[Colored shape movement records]
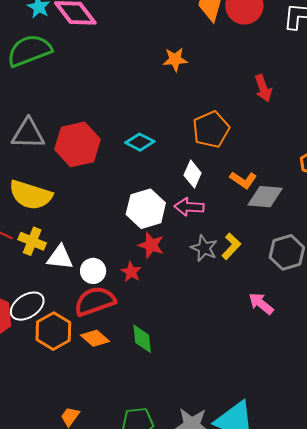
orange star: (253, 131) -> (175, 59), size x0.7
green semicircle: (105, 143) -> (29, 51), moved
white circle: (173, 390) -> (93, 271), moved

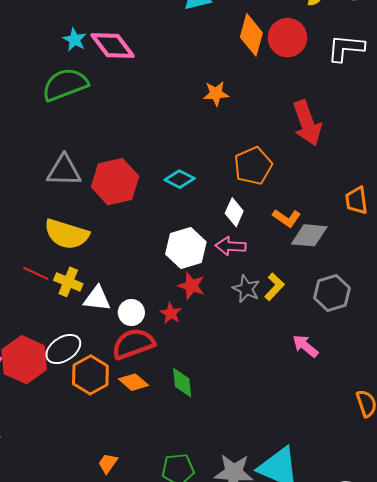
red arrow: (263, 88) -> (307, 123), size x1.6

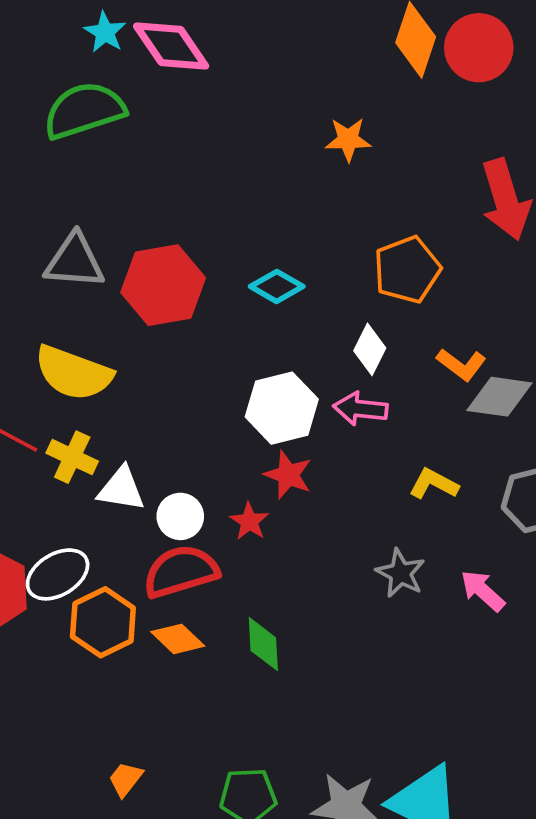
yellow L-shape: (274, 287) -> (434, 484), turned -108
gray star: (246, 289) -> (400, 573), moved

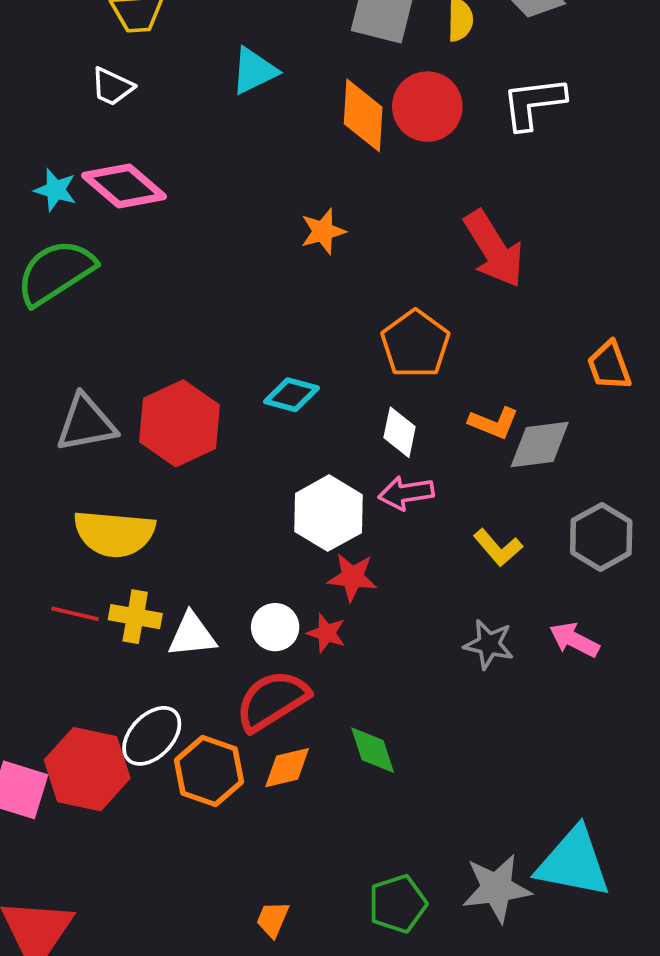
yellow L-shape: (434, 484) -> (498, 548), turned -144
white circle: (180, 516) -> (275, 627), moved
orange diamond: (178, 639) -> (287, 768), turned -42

**What this task involves**
Write each entry again exactly, minus any images.

**Your response**
orange star: (253, 131) -> (175, 59), size x0.7
green semicircle: (105, 143) -> (29, 51), moved
white circle: (173, 390) -> (93, 271), moved

red arrow: (263, 88) -> (307, 123), size x1.6

yellow L-shape: (274, 287) -> (434, 484), turned -108
gray star: (246, 289) -> (400, 573), moved

yellow L-shape: (434, 484) -> (498, 548), turned -144
white circle: (180, 516) -> (275, 627), moved
orange diamond: (178, 639) -> (287, 768), turned -42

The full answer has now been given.